- WHAT TO DO
Each entry below must be given again word for word, with no pictures.

Before-and-after change data:
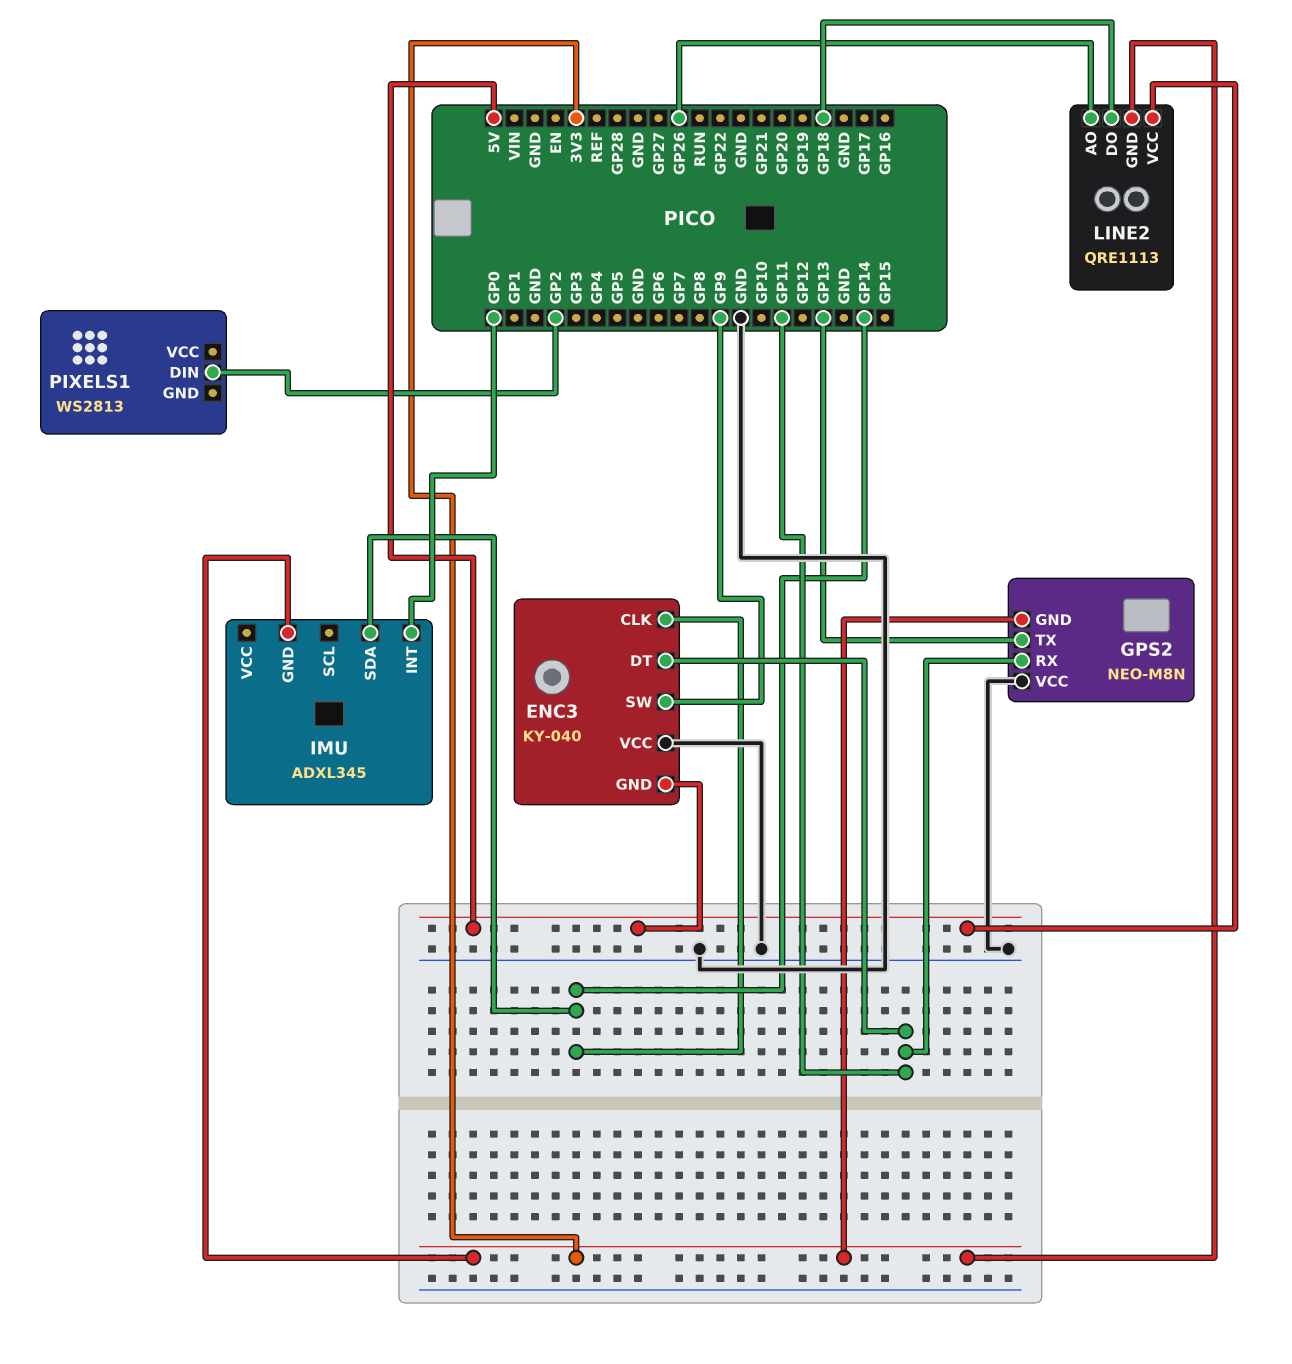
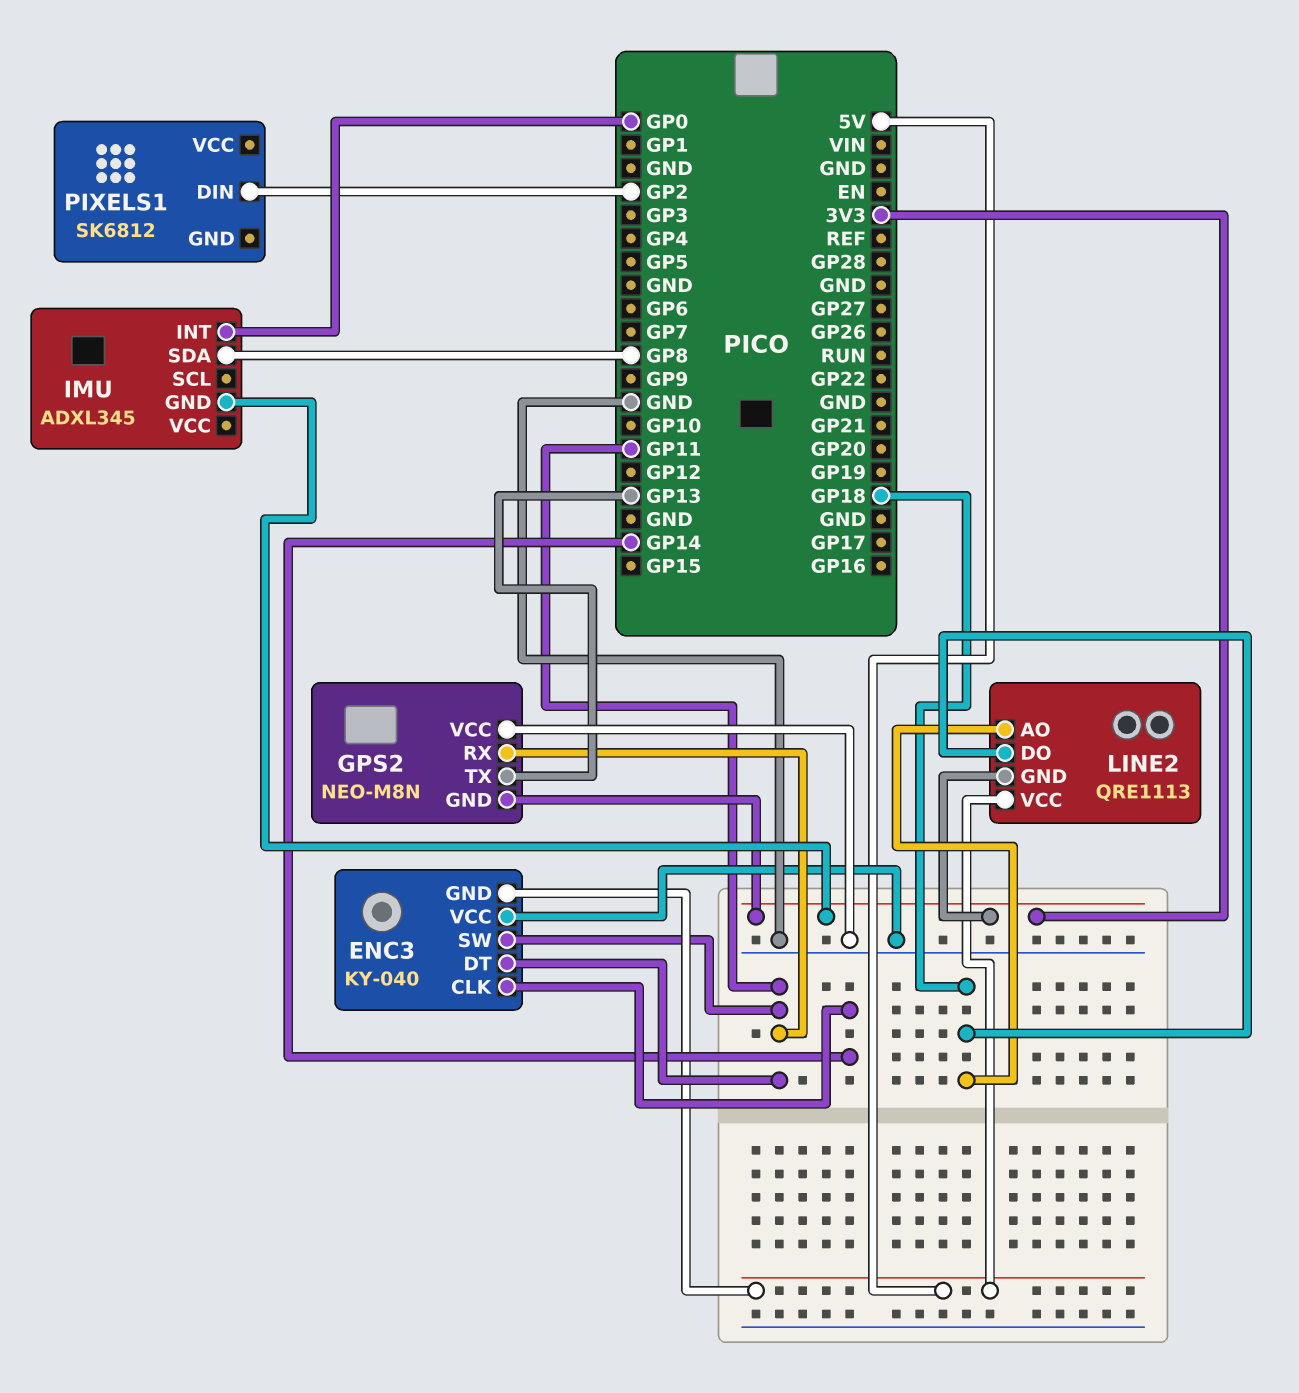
ENC3 pin SW: GP9 -> GP11
IMU pin SDA: GP14 -> GP8
LINE2 pin AO: GP26 -> GP18
PIXELS1: WS2813 -> SK6812

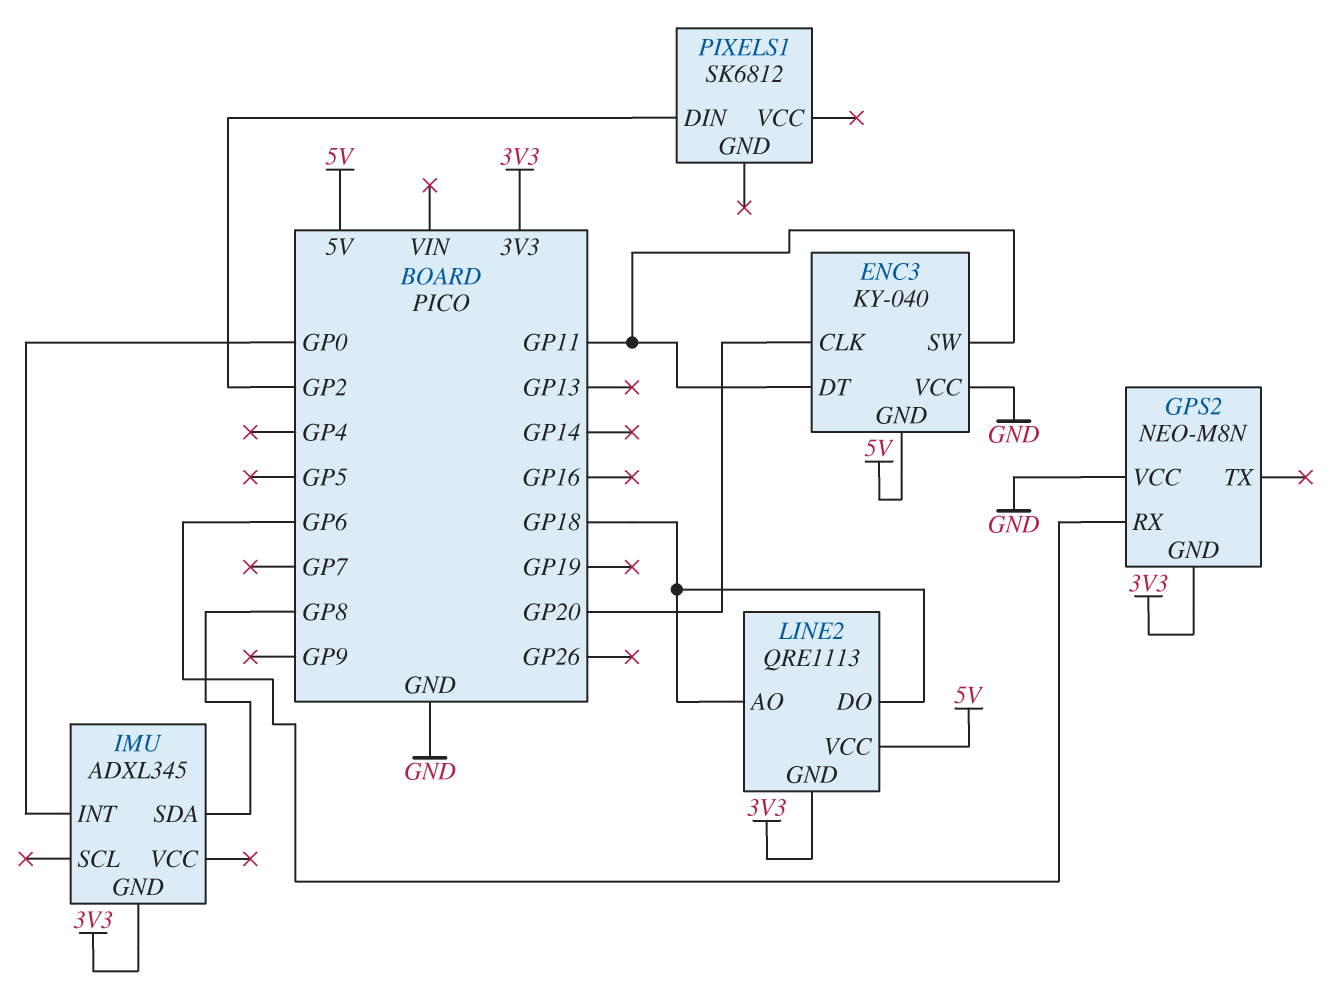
ENC3 pin CLK: GP14 -> GP20
GPS2 pin RX: GP11 -> GP6
GPS2 pin TX: GP13 -> none

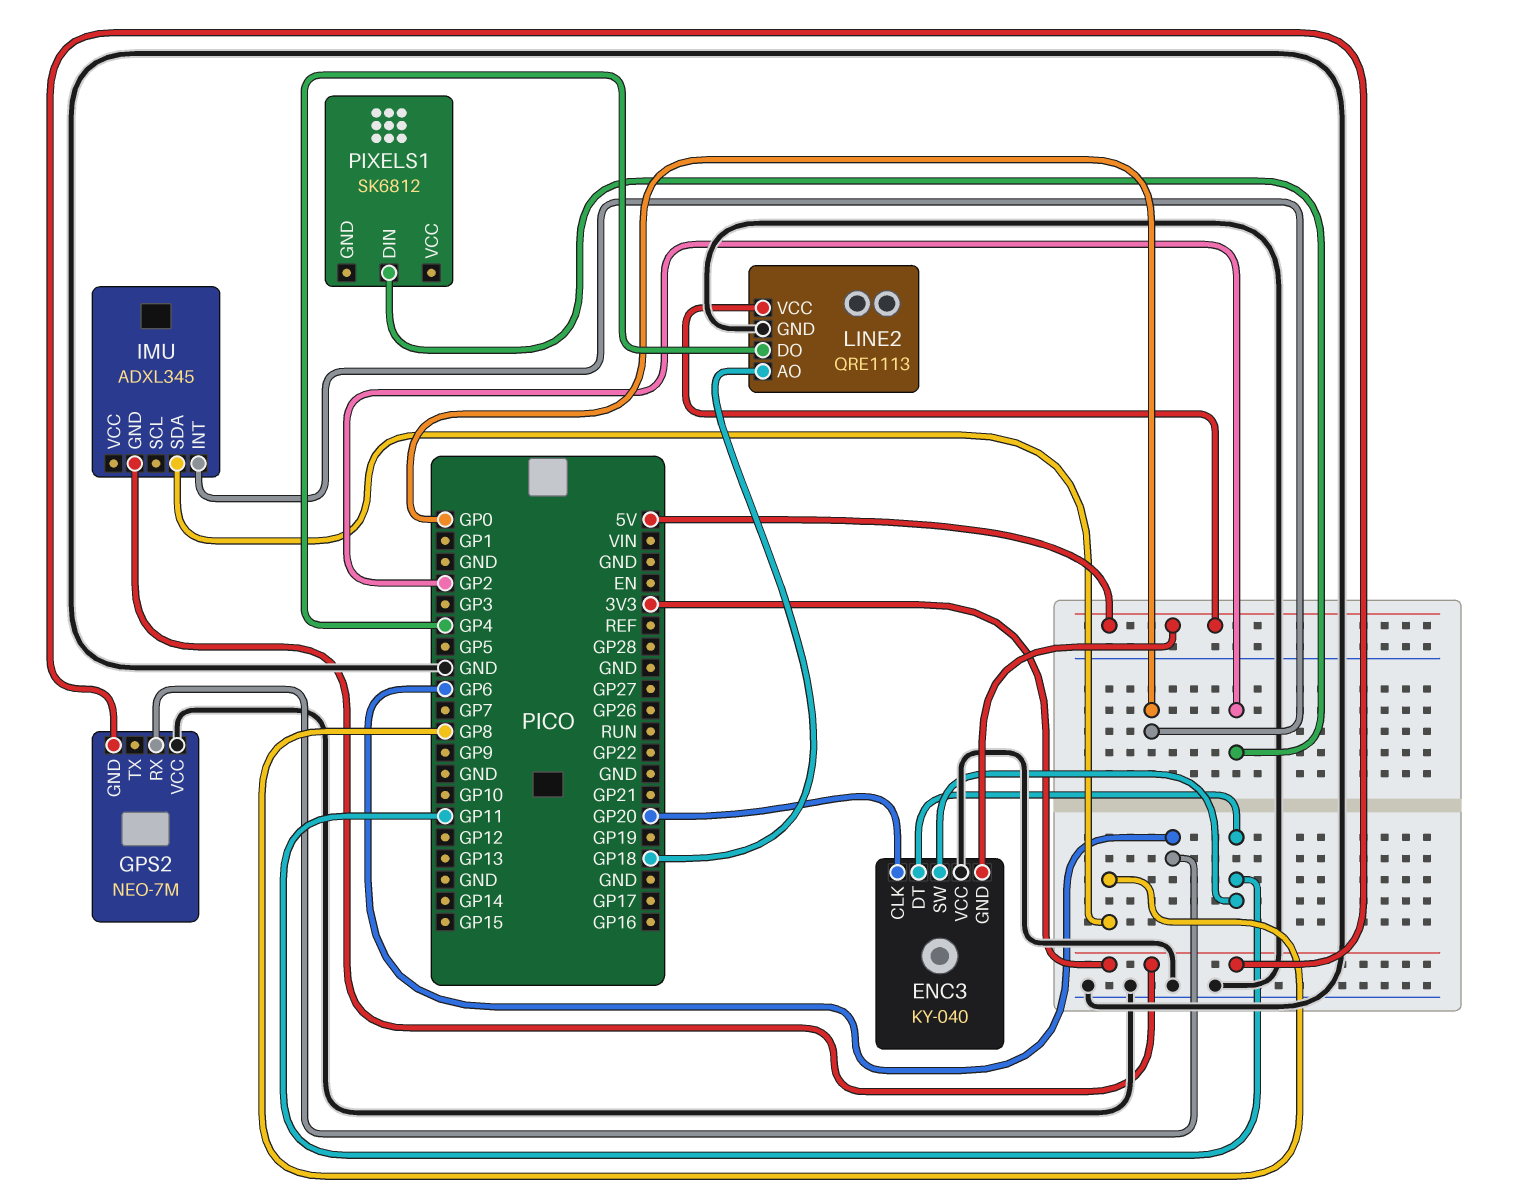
GPS2: NEO-M8N -> NEO-7M
LINE2 pin DO: GP18 -> GP4
LINE2 pin GND: 3V3 -> GND

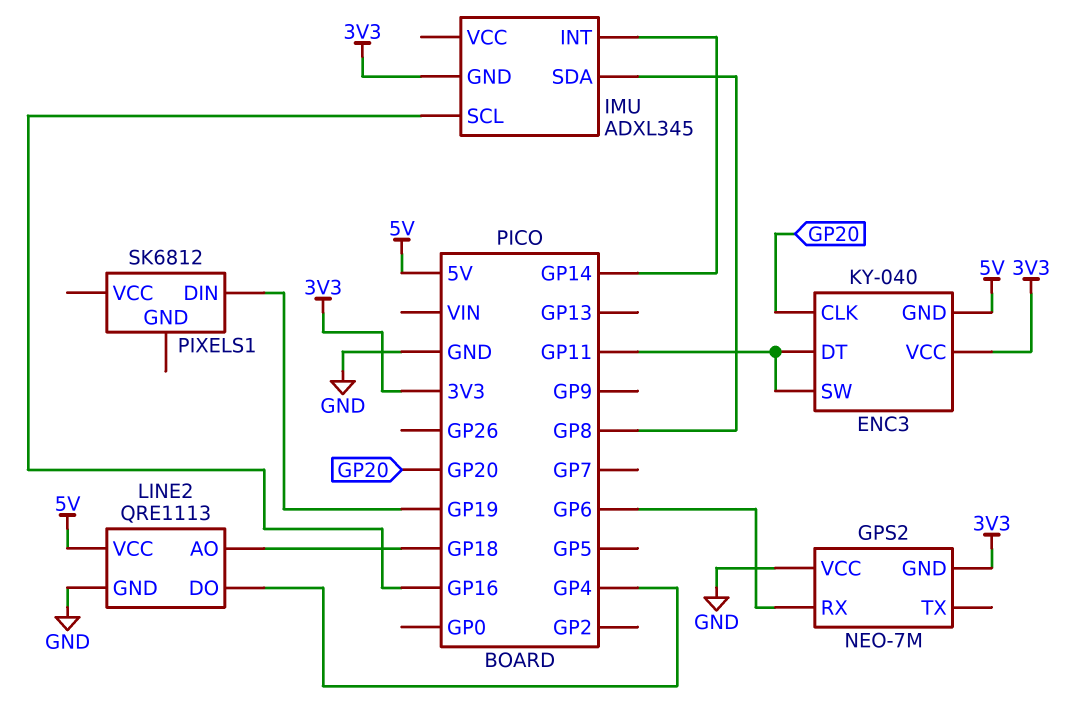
ENC3 pin VCC: GND -> 3V3
IMU pin INT: GP0 -> GP14
IMU pin SCL: none -> GP16
PIXELS1 pin DIN: GP2 -> GP19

- OUTPUT
ENC3 pin SW: GP9 -> GP11
IMU pin SDA: GP14 -> GP8
LINE2 pin AO: GP26 -> GP18
PIXELS1: WS2813 -> SK6812

ENC3 pin CLK: GP14 -> GP20
GPS2 pin RX: GP11 -> GP6
GPS2 pin TX: GP13 -> none

GPS2: NEO-M8N -> NEO-7M
LINE2 pin DO: GP18 -> GP4
LINE2 pin GND: 3V3 -> GND

ENC3 pin VCC: GND -> 3V3
IMU pin INT: GP0 -> GP14
IMU pin SCL: none -> GP16
PIXELS1 pin DIN: GP2 -> GP19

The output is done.